To do:
All lines of the material should be given again exactly.

Task material:
▬▬▬▬▬▬▬▬▬▬
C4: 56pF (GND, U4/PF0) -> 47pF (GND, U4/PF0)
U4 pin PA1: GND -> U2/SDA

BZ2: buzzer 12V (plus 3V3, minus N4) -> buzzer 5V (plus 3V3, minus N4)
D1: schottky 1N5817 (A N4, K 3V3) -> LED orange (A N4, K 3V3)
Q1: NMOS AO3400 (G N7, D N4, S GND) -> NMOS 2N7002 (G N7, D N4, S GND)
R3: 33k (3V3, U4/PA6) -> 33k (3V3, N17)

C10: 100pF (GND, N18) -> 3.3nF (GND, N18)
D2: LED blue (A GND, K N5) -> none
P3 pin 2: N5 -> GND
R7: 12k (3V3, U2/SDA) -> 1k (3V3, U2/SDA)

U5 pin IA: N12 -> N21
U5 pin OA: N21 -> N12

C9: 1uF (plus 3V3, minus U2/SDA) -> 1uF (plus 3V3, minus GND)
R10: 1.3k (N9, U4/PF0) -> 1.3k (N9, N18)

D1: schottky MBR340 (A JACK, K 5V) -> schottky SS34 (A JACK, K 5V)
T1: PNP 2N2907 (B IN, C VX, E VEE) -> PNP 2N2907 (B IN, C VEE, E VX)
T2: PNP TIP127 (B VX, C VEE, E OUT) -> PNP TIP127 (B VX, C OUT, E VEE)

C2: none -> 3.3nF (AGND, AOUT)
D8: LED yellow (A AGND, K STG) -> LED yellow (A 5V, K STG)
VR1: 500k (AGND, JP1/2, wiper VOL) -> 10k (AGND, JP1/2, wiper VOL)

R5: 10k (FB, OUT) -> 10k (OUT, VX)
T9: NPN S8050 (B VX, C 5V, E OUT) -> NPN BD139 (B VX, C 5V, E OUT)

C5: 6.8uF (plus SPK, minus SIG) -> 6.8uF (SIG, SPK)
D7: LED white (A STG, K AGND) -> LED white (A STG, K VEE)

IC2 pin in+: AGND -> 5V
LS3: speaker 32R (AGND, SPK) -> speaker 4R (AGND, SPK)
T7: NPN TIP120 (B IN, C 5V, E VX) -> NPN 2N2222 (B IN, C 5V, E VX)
▬▬▬▬▬▬▬▬▬▬
Answer box:
C4: 56pF (GND, U4/PF0) -> 47pF (GND, U4/PF0)
U4 pin PA1: GND -> U2/SDA

BZ2: buzzer 12V (plus 3V3, minus N4) -> buzzer 5V (plus 3V3, minus N4)
D1: schottky 1N5817 (A N4, K 3V3) -> LED orange (A N4, K 3V3)
Q1: NMOS AO3400 (G N7, D N4, S GND) -> NMOS 2N7002 (G N7, D N4, S GND)
R3: 33k (3V3, U4/PA6) -> 33k (3V3, N17)

C10: 100pF (GND, N18) -> 3.3nF (GND, N18)
D2: LED blue (A GND, K N5) -> none
P3 pin 2: N5 -> GND
R7: 12k (3V3, U2/SDA) -> 1k (3V3, U2/SDA)

U5 pin IA: N12 -> N21
U5 pin OA: N21 -> N12

C9: 1uF (plus 3V3, minus U2/SDA) -> 1uF (plus 3V3, minus GND)
R10: 1.3k (N9, U4/PF0) -> 1.3k (N9, N18)

D1: schottky MBR340 (A JACK, K 5V) -> schottky SS34 (A JACK, K 5V)
T1: PNP 2N2907 (B IN, C VX, E VEE) -> PNP 2N2907 (B IN, C VEE, E VX)
T2: PNP TIP127 (B VX, C VEE, E OUT) -> PNP TIP127 (B VX, C OUT, E VEE)

C2: none -> 3.3nF (AGND, AOUT)
D8: LED yellow (A AGND, K STG) -> LED yellow (A 5V, K STG)
VR1: 500k (AGND, JP1/2, wiper VOL) -> 10k (AGND, JP1/2, wiper VOL)

R5: 10k (FB, OUT) -> 10k (OUT, VX)
T9: NPN S8050 (B VX, C 5V, E OUT) -> NPN BD139 (B VX, C 5V, E OUT)

C5: 6.8uF (plus SPK, minus SIG) -> 6.8uF (SIG, SPK)
D7: LED white (A STG, K AGND) -> LED white (A STG, K VEE)

IC2 pin in+: AGND -> 5V
LS3: speaker 32R (AGND, SPK) -> speaker 4R (AGND, SPK)
T7: NPN TIP120 (B IN, C 5V, E VX) -> NPN 2N2222 (B IN, C 5V, E VX)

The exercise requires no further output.